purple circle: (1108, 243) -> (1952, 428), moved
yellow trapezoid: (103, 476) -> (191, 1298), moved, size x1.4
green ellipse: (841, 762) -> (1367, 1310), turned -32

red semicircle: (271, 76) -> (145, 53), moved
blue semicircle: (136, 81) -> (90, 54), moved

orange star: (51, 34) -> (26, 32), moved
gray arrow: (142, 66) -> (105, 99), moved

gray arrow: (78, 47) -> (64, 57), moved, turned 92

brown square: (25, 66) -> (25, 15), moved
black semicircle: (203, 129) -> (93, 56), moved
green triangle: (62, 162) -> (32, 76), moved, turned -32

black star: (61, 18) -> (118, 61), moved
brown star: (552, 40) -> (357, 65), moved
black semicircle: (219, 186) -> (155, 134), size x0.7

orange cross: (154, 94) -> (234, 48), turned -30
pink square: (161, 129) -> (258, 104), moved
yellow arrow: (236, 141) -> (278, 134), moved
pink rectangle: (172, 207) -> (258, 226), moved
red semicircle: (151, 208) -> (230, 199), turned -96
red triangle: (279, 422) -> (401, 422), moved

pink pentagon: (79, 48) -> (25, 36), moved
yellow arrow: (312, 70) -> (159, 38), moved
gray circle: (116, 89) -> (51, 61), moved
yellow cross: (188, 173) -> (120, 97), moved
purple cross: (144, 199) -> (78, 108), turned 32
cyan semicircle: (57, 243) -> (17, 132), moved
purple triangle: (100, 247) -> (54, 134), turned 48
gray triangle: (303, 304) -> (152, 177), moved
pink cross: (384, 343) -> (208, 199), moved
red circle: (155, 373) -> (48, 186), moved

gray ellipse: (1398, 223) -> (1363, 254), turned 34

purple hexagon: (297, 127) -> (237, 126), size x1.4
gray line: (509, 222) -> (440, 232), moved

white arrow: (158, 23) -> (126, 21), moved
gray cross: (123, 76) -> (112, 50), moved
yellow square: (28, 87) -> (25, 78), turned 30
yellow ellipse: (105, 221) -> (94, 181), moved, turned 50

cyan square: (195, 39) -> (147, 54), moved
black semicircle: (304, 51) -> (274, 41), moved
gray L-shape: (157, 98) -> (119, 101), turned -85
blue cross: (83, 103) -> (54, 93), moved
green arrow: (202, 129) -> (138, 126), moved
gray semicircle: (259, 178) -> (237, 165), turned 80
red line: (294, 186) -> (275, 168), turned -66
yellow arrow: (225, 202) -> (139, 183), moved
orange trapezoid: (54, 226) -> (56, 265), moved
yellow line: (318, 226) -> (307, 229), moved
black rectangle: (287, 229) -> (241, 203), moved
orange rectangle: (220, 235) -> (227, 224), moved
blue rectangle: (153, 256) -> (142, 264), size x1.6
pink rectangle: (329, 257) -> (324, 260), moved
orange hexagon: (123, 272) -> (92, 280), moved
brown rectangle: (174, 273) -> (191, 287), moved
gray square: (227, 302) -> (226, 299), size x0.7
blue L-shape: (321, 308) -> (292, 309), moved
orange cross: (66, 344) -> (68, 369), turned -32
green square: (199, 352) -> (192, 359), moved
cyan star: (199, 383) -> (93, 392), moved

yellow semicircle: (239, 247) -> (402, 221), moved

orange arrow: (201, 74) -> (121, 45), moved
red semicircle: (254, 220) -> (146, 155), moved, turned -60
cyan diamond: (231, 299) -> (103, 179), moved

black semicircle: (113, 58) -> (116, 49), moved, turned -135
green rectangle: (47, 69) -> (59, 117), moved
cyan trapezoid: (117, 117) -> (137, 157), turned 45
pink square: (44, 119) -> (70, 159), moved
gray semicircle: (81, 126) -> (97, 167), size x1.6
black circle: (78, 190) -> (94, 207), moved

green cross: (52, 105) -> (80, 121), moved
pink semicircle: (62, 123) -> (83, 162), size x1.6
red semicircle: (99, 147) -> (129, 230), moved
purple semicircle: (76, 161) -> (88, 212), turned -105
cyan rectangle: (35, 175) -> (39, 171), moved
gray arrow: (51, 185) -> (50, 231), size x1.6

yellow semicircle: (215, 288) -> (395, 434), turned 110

------------------------------------------------------------------------

Give back, unchanged, the line that holds "pink square: (44, 119) -> (70, 159), moved" along with all lines after it through the last line above.

# PROBLEM SOLUTION:
pink square: (44, 119) -> (70, 159), moved
gray semicircle: (81, 126) -> (97, 167), size x1.6
black circle: (78, 190) -> (94, 207), moved

green cross: (52, 105) -> (80, 121), moved
pink semicircle: (62, 123) -> (83, 162), size x1.6
red semicircle: (99, 147) -> (129, 230), moved
purple semicircle: (76, 161) -> (88, 212), turned -105
cyan rectangle: (35, 175) -> (39, 171), moved
gray arrow: (51, 185) -> (50, 231), size x1.6

yellow semicircle: (215, 288) -> (395, 434), turned 110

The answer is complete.